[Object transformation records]
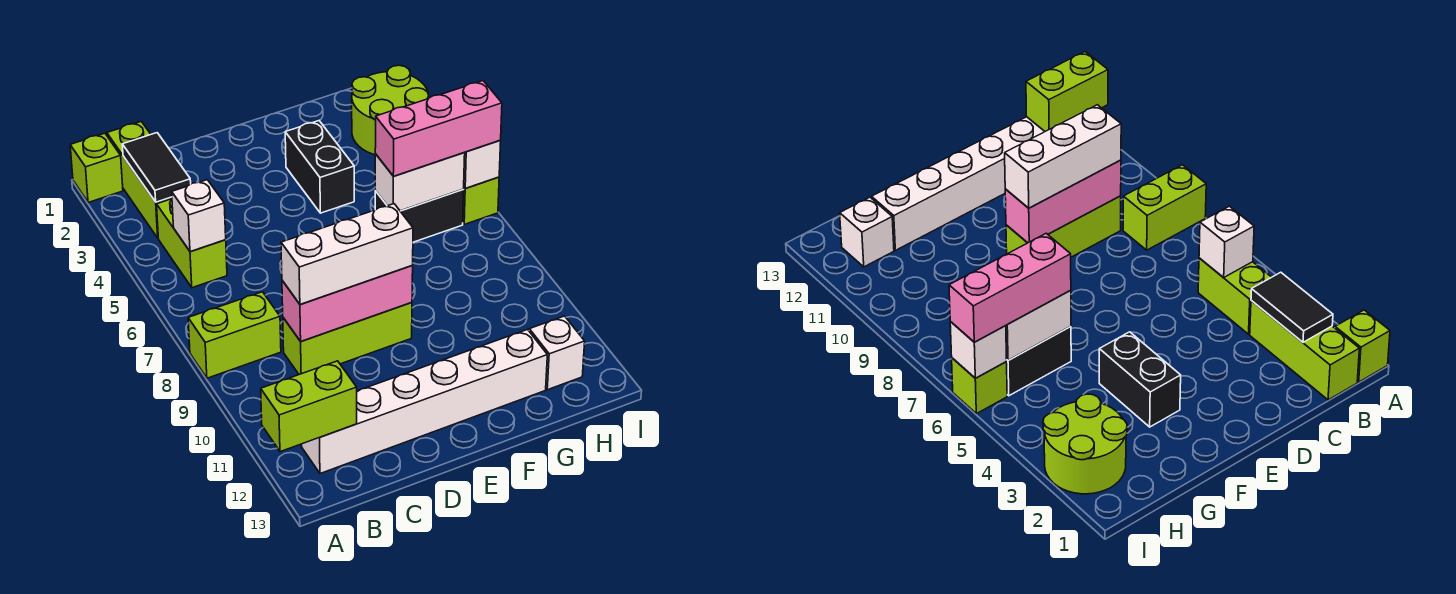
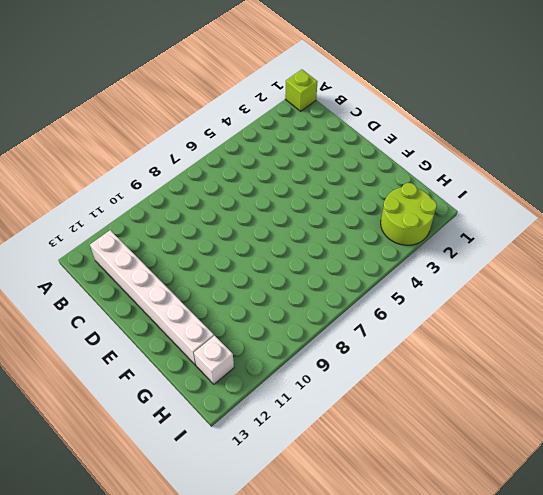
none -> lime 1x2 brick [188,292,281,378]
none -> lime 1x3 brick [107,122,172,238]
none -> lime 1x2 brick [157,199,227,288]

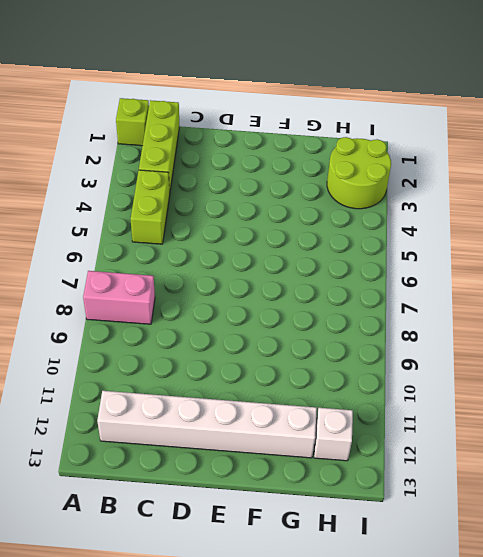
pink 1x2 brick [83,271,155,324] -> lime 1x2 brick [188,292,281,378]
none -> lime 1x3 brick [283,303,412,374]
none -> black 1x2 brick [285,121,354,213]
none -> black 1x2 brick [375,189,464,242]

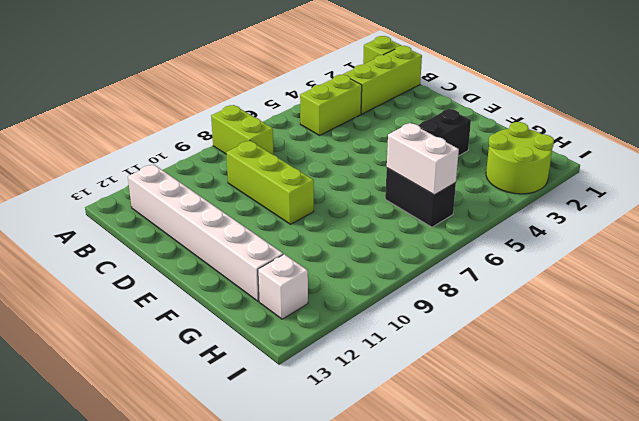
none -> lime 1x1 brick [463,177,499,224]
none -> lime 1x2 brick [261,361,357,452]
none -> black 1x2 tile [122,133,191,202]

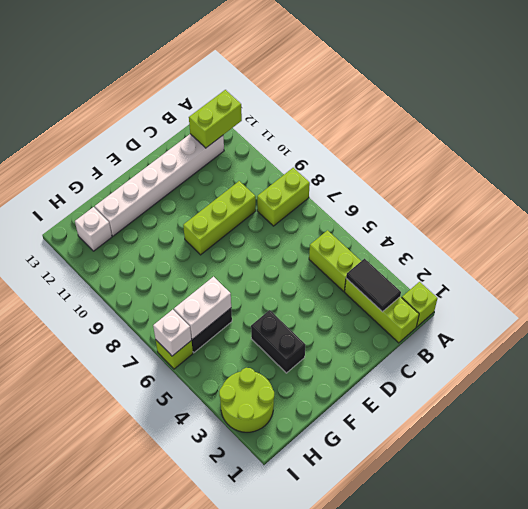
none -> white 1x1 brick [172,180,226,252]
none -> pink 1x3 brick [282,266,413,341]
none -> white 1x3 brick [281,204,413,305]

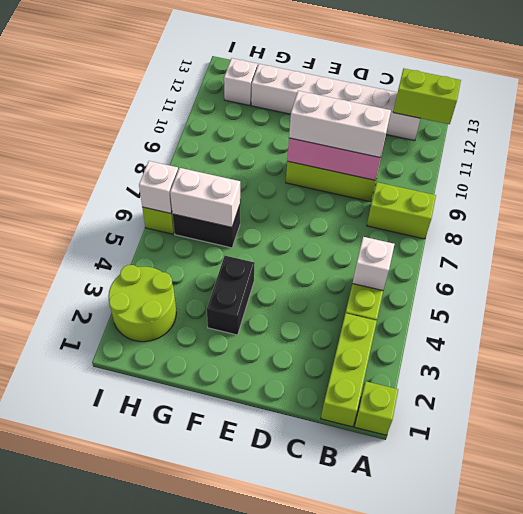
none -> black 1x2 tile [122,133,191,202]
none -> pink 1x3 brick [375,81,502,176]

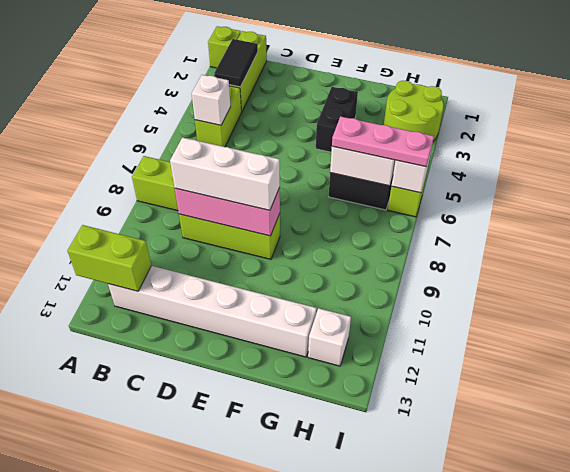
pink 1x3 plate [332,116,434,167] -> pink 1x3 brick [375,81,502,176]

**How to complete this task:**
Your copy must reproduce the entries above in full, without their pictures.

**Your solution:**
none -> lime 1x2 brick [188,292,281,378]
none -> lime 1x3 brick [107,122,172,238]
none -> lime 1x2 brick [157,199,227,288]

pink 1x2 brick [83,271,155,324] -> lime 1x2 brick [188,292,281,378]
none -> lime 1x3 brick [283,303,412,374]
none -> black 1x2 brick [285,121,354,213]
none -> black 1x2 brick [375,189,464,242]

none -> lime 1x1 brick [463,177,499,224]
none -> lime 1x2 brick [261,361,357,452]
none -> black 1x2 tile [122,133,191,202]

none -> white 1x1 brick [172,180,226,252]
none -> pink 1x3 brick [282,266,413,341]
none -> white 1x3 brick [281,204,413,305]

none -> black 1x2 tile [122,133,191,202]
none -> pink 1x3 brick [375,81,502,176]

pink 1x3 plate [332,116,434,167] -> pink 1x3 brick [375,81,502,176]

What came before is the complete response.